**Exercise objective:** Set down every entry exactly as it was written.

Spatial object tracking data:
★ ★ ★
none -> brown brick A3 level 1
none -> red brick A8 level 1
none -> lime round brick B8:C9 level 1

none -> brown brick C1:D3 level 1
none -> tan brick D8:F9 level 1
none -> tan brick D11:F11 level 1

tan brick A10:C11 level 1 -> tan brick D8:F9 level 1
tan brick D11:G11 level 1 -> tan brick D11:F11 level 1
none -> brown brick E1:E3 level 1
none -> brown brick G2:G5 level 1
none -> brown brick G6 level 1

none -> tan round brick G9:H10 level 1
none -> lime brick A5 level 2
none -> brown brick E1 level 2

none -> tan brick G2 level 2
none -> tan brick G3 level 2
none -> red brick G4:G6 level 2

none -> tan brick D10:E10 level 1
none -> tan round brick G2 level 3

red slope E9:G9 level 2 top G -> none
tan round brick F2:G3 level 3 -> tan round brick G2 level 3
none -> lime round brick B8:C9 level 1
★ ★ ★
**Output:**
none -> brown brick A3 level 1
none -> red brick A8 level 1
none -> lime round brick B8:C9 level 1

none -> brown brick C1:D3 level 1
none -> tan brick D8:F9 level 1
none -> tan brick D11:F11 level 1

tan brick A10:C11 level 1 -> tan brick D8:F9 level 1
tan brick D11:G11 level 1 -> tan brick D11:F11 level 1
none -> brown brick E1:E3 level 1
none -> brown brick G2:G5 level 1
none -> brown brick G6 level 1

none -> tan round brick G9:H10 level 1
none -> lime brick A5 level 2
none -> brown brick E1 level 2

none -> tan brick G2 level 2
none -> tan brick G3 level 2
none -> red brick G4:G6 level 2

none -> tan brick D10:E10 level 1
none -> tan round brick G2 level 3

red slope E9:G9 level 2 top G -> none
tan round brick F2:G3 level 3 -> tan round brick G2 level 3
none -> lime round brick B8:C9 level 1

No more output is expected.